** Opening TASK INPUTS block **

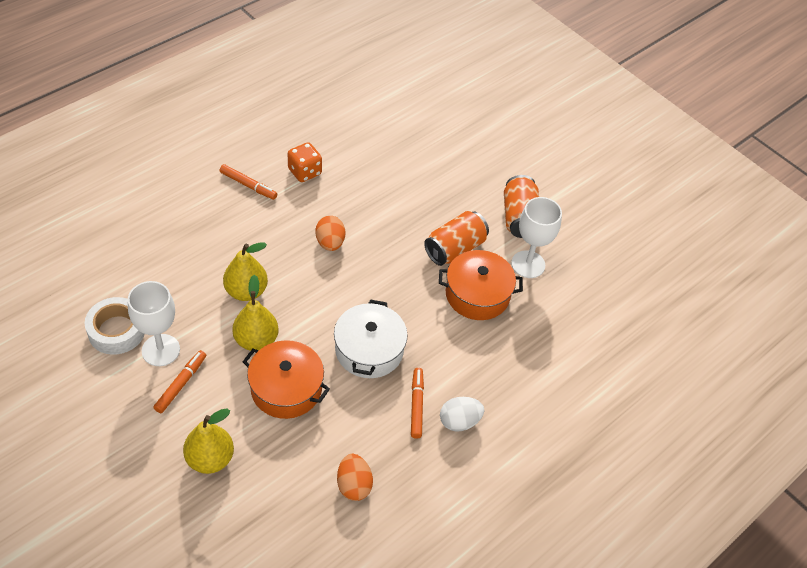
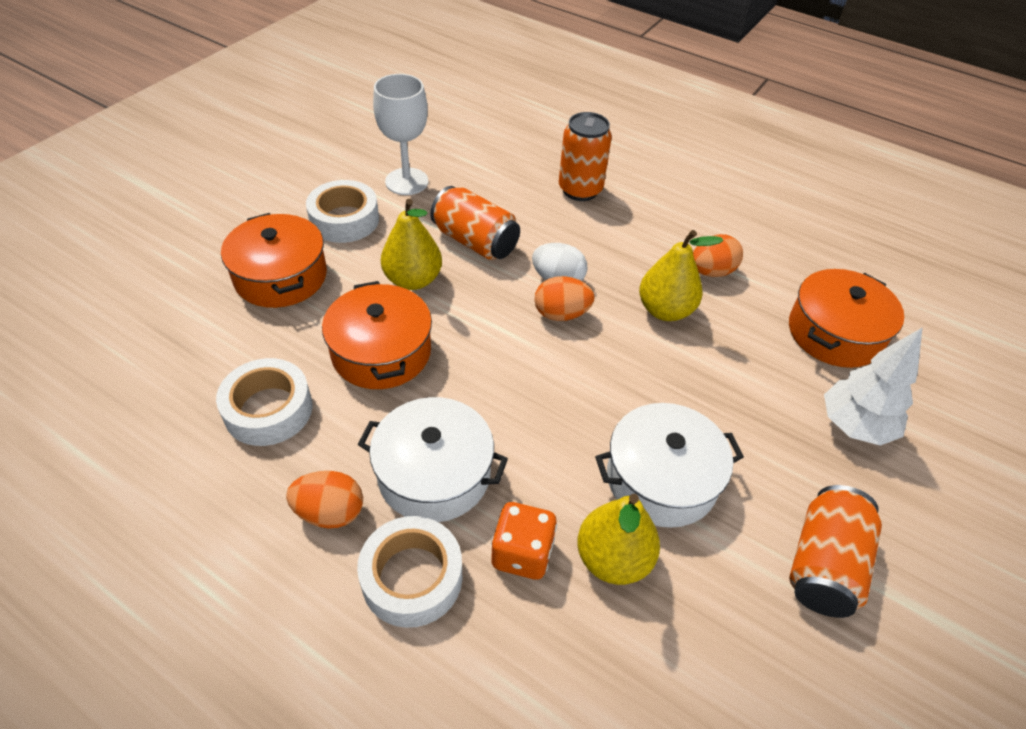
orange can: 2 -> 3
orange egg: 2 -> 3
orange marker: 3 -> 0
orange pot: 2 -> 3
white goblet: 2 -> 1
white pot: 1 -> 2
white tape: 1 -> 3
white tree: 0 -> 1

** Closing TASK INPUTS block **

- **TASK INSTRUCTIONS**: Render the records above word for word and leave the pictures out.

- **TASK ANSWER**:
orange can: 2 -> 3
orange egg: 2 -> 3
orange marker: 3 -> 0
orange pot: 2 -> 3
white goblet: 2 -> 1
white pot: 1 -> 2
white tape: 1 -> 3
white tree: 0 -> 1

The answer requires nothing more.